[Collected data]
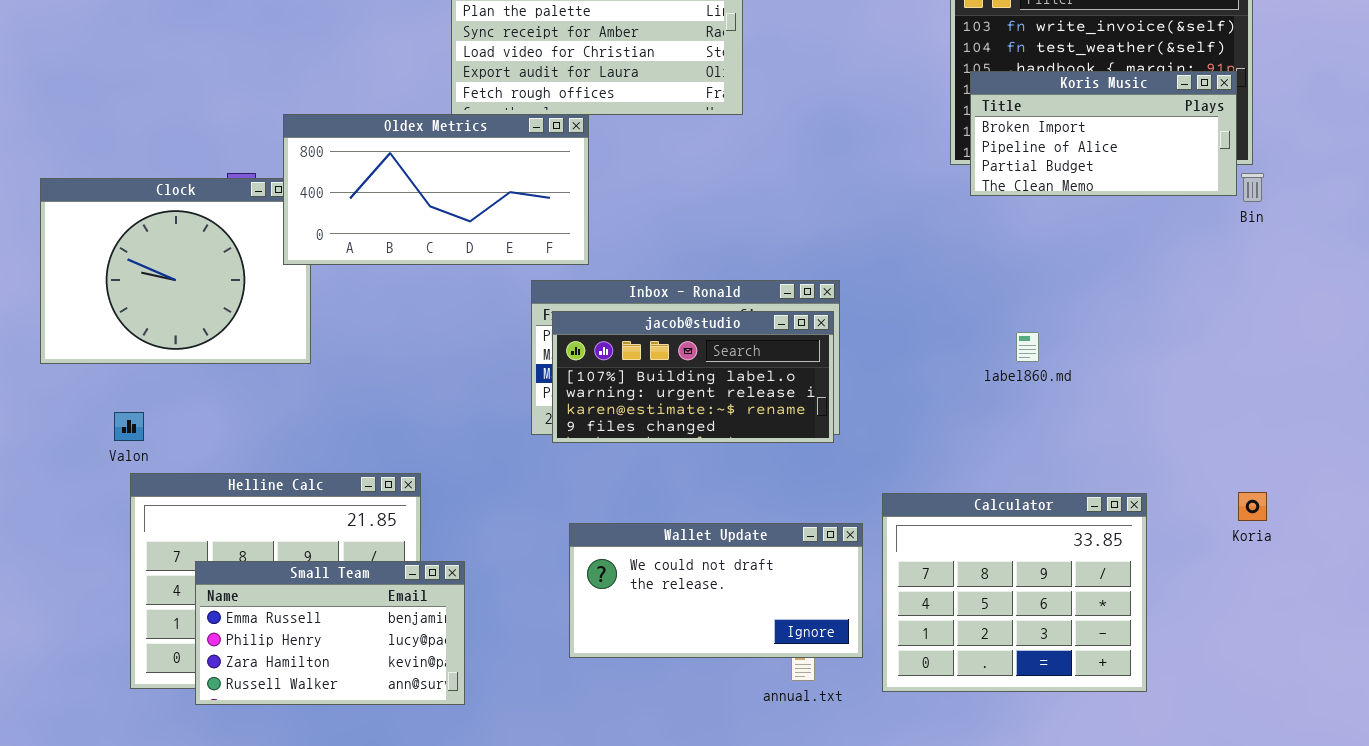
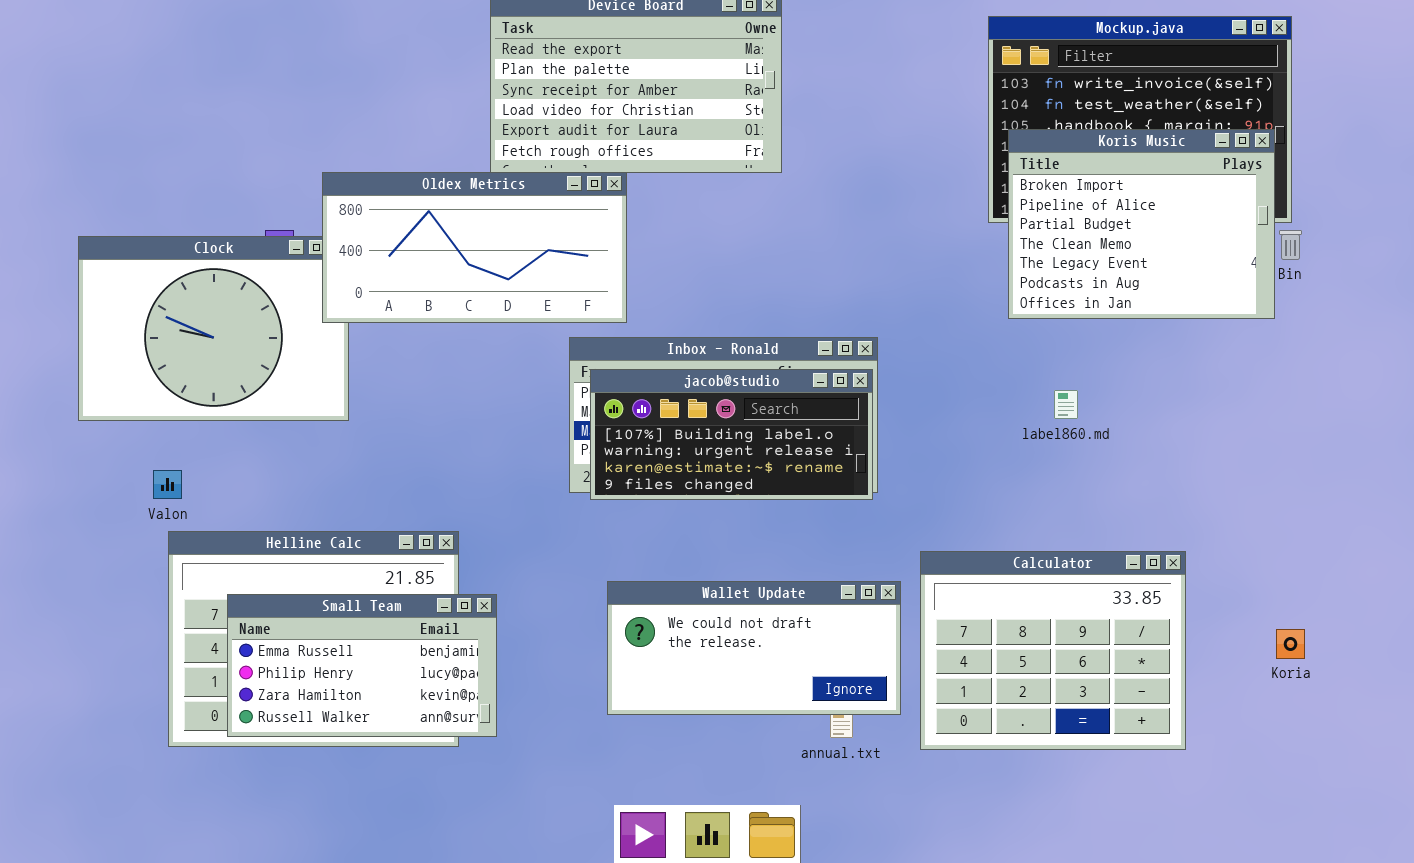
Koris Music: [970,71,1237,196] -> [1008,129,1275,319], resized
Koria: [1238,492,1267,521] -> [1276,629,1305,659], moved
Small Team: [195,561,465,705] -> [227,594,497,737], moved

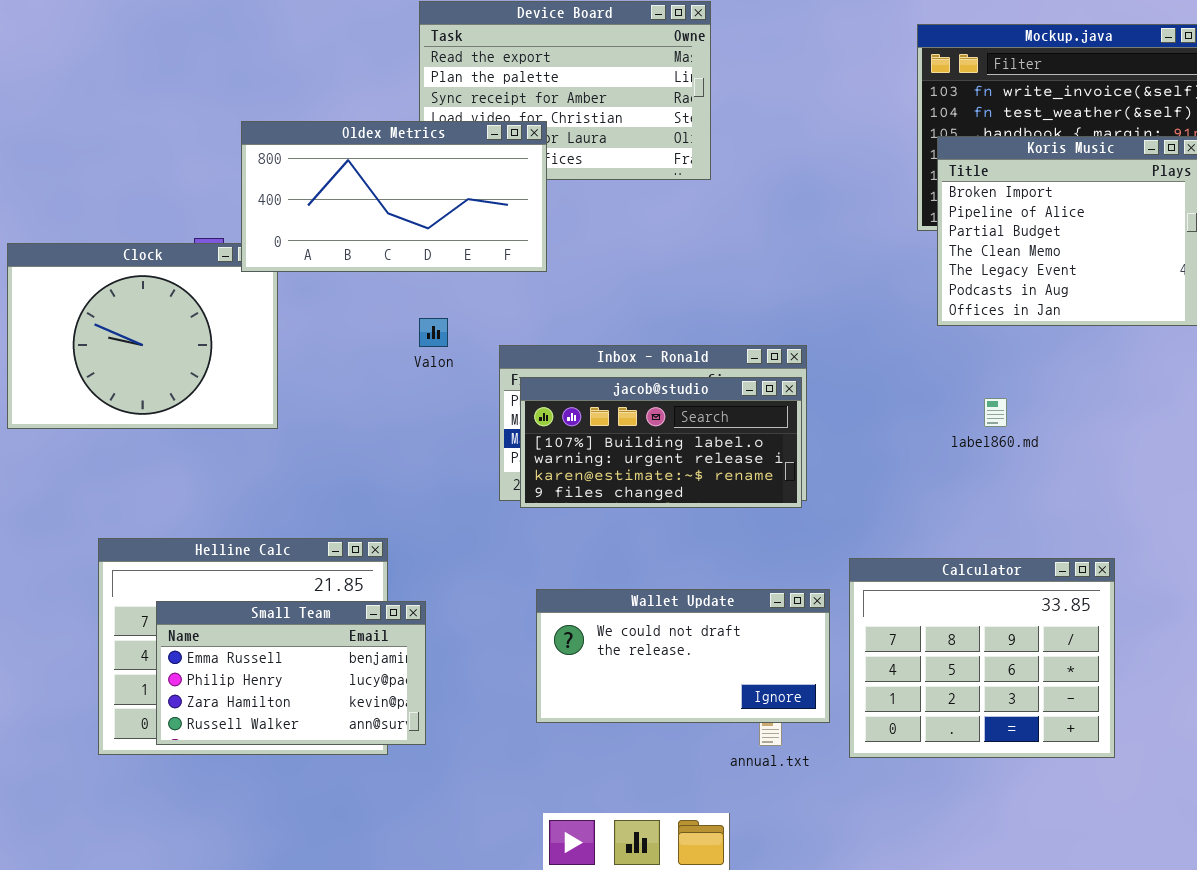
Oldex Metrics: [322,172,627,323] -> [241,121,547,272], moved
Valon: [153,470,182,499] -> [419,318,448,347], moved

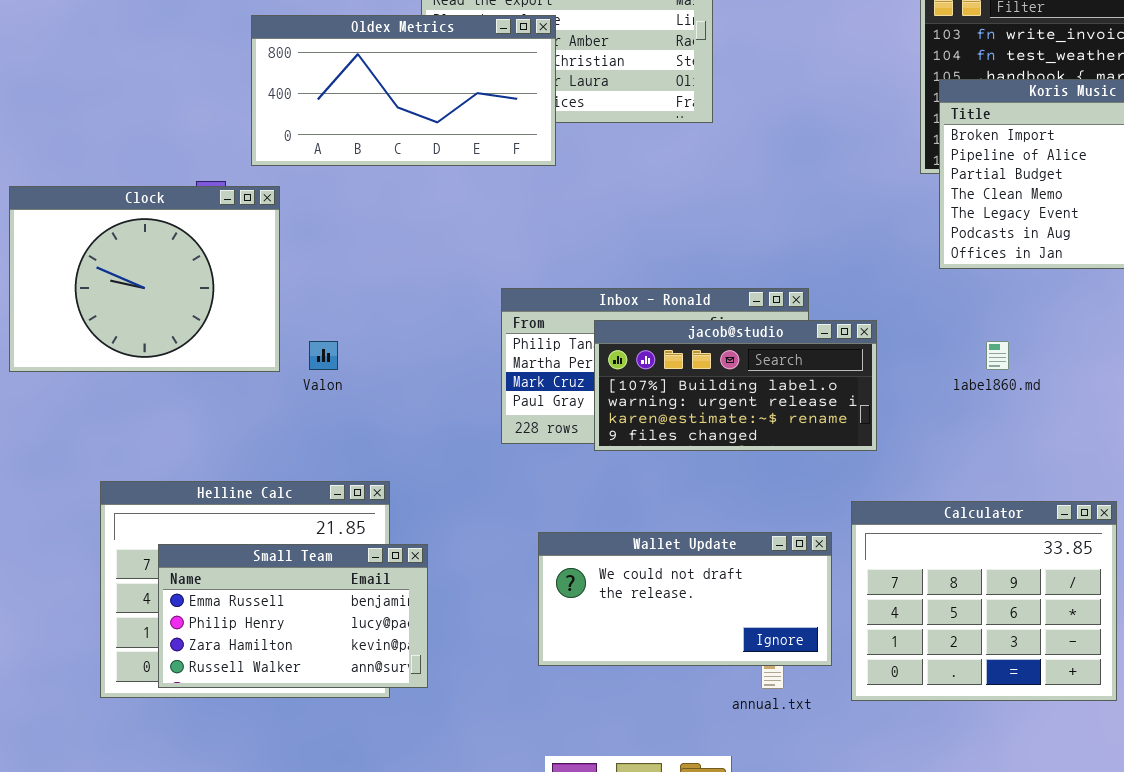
Oldex Metrics: [241,121,547,272] -> [251,15,556,166], moved
Valon: [419,318,448,347] -> [309,341,338,370], moved
jacob@studio: [520,377,802,508] -> [594,320,877,451], moved

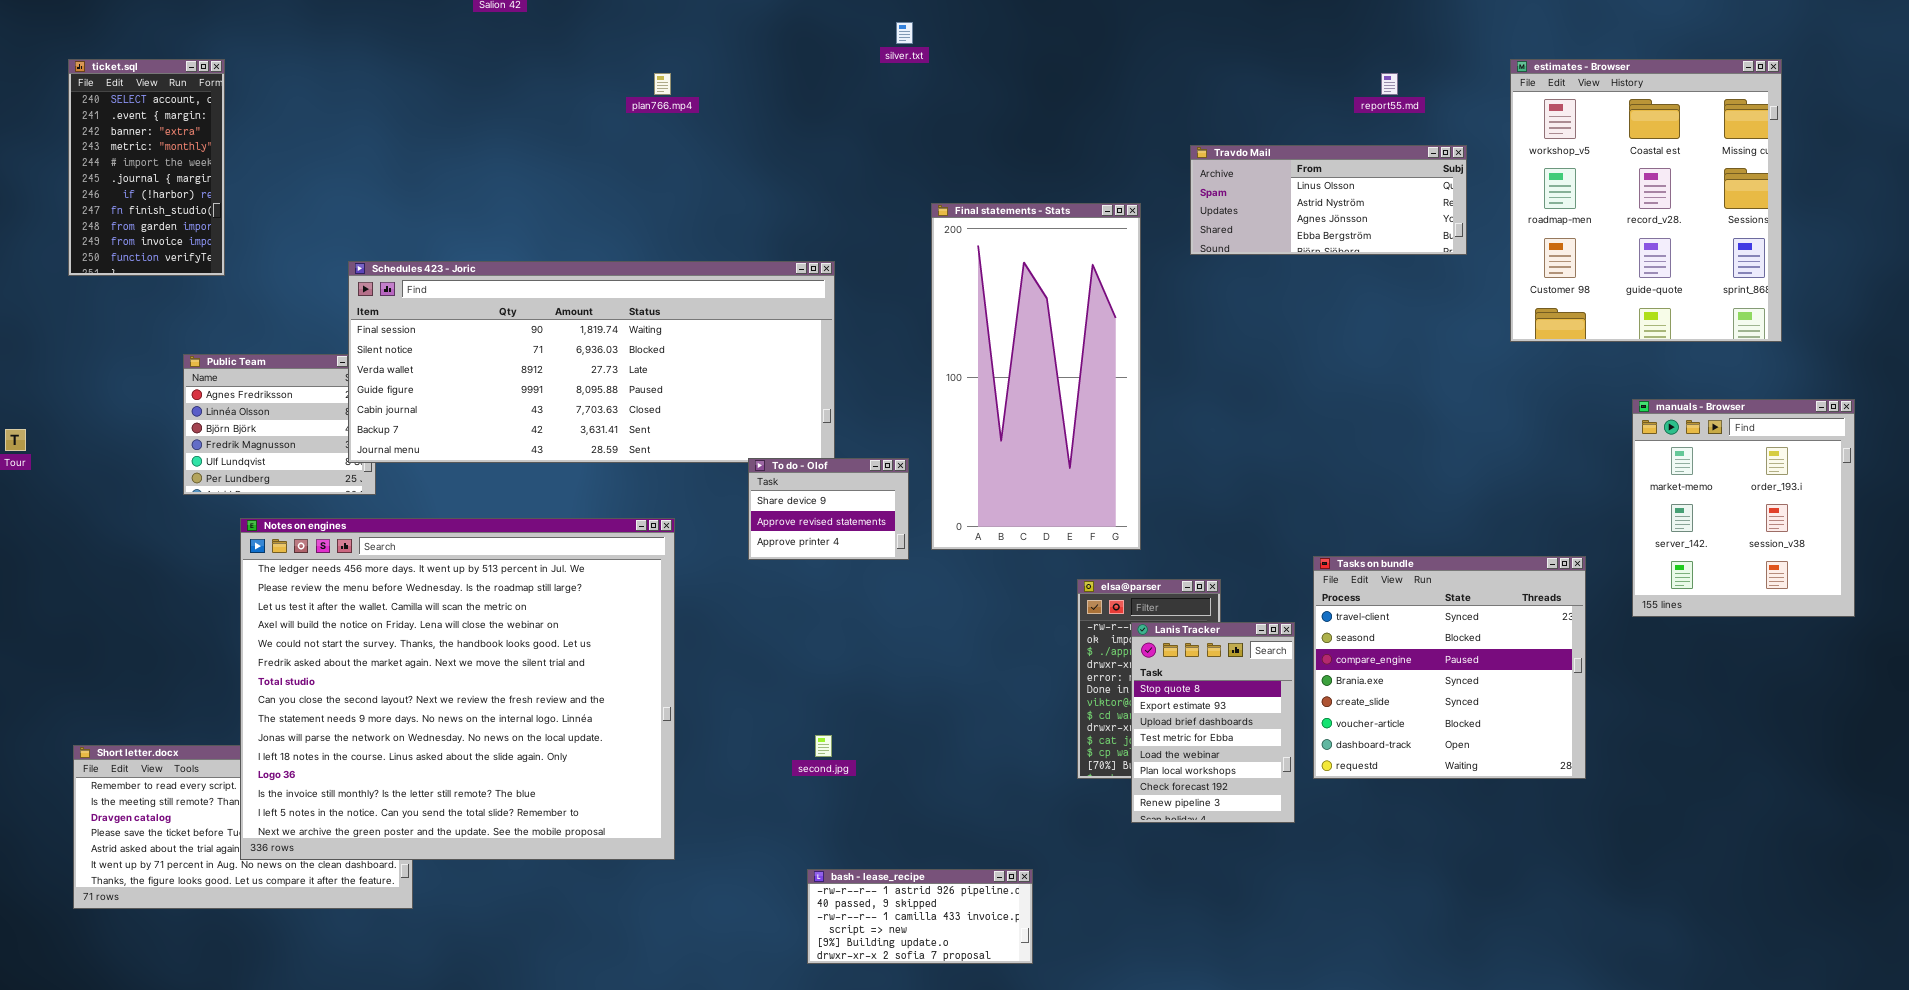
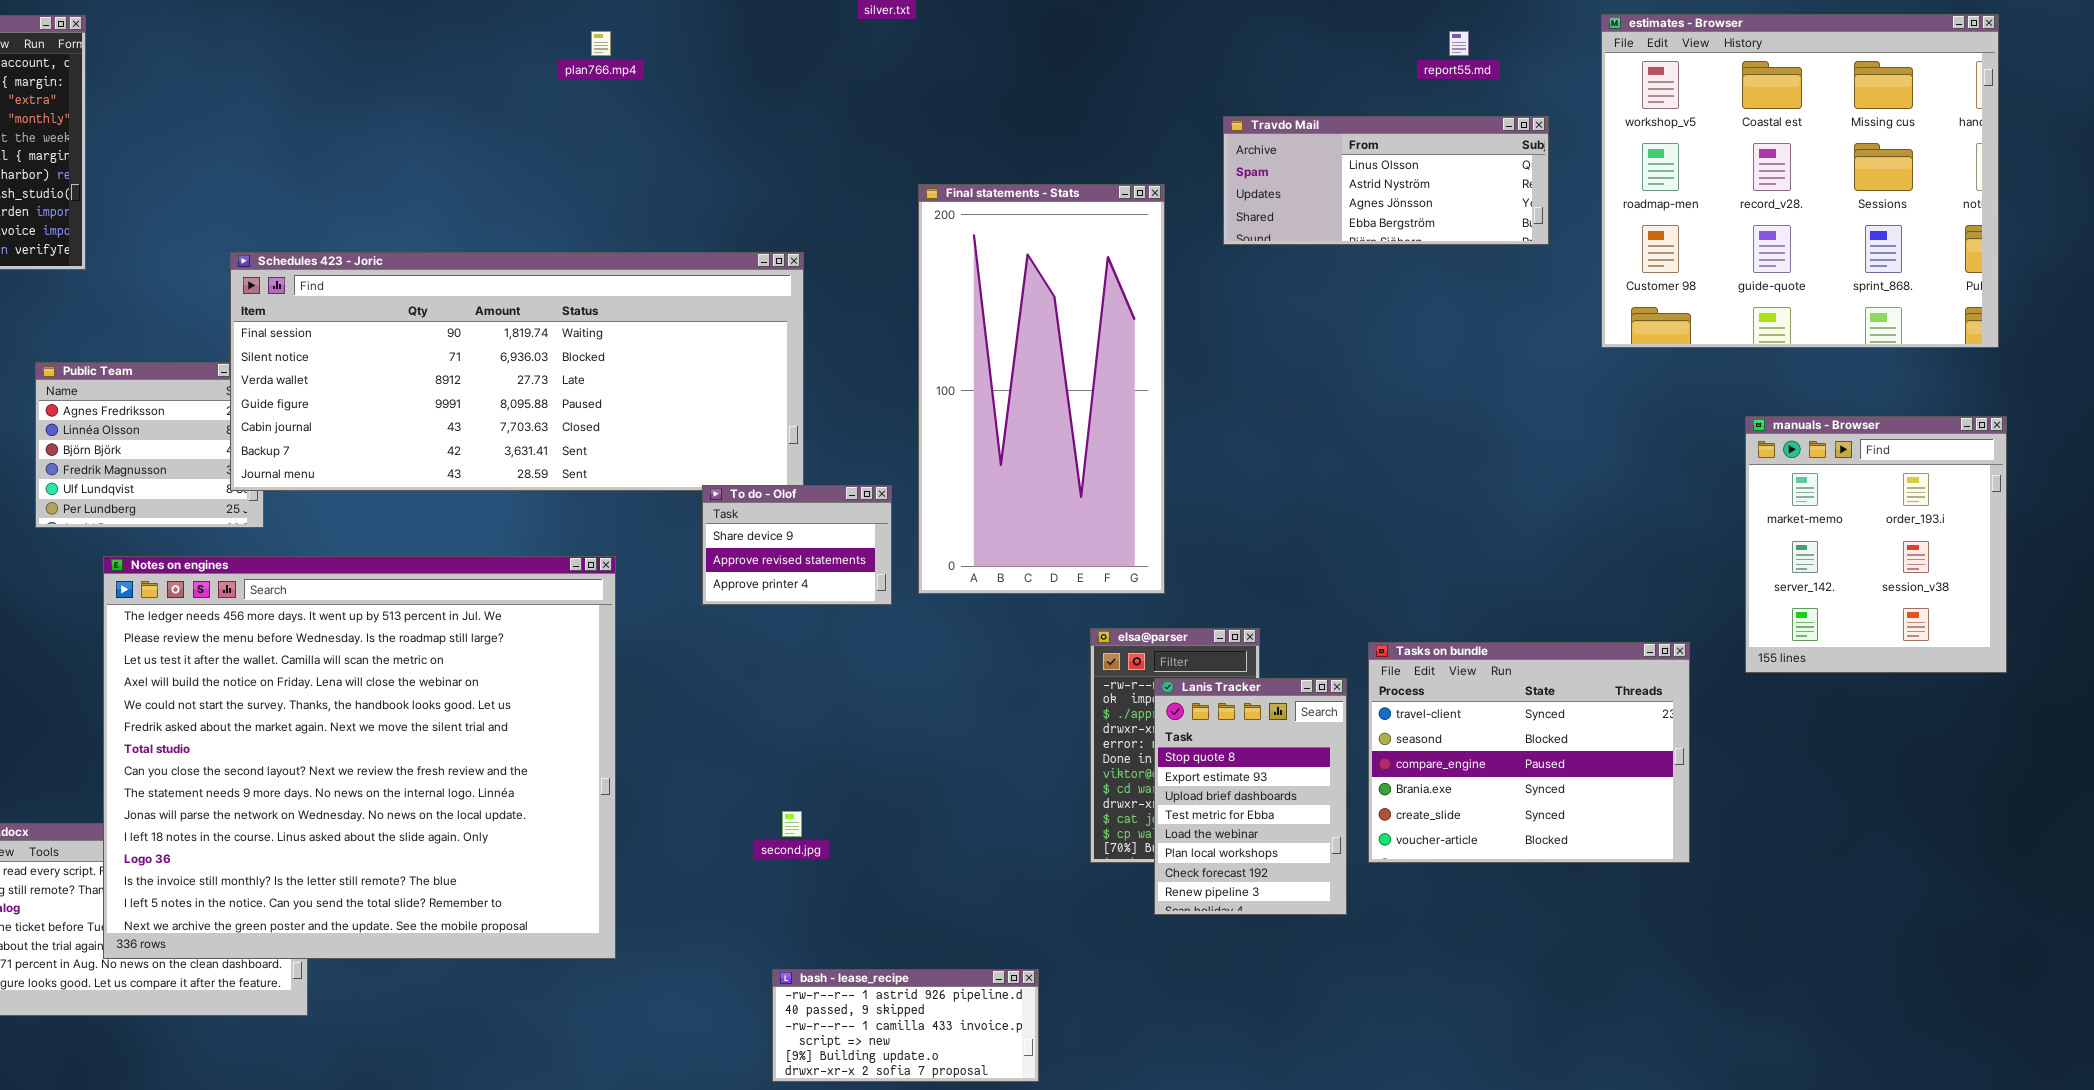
estimates - Browser: [1510,59,1782,342] -> [1601,14,1999,348], resized
Tasks on bundle: [1313,556,1586,779] -> [1368,642,1690,863], resized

Task description:
Set the preceding data down again word for word, omitting images.

Result of the task:
Koris Music: [970,71,1237,196] -> [1008,129,1275,319], resized
Koria: [1238,492,1267,521] -> [1276,629,1305,659], moved
Small Team: [195,561,465,705] -> [227,594,497,737], moved

Oldex Metrics: [322,172,627,323] -> [241,121,547,272], moved
Valon: [153,470,182,499] -> [419,318,448,347], moved

Oldex Metrics: [241,121,547,272] -> [251,15,556,166], moved
Valon: [419,318,448,347] -> [309,341,338,370], moved
jacob@studio: [520,377,802,508] -> [594,320,877,451], moved

estimates - Browser: [1510,59,1782,342] -> [1601,14,1999,348], resized
Tasks on bundle: [1313,556,1586,779] -> [1368,642,1690,863], resized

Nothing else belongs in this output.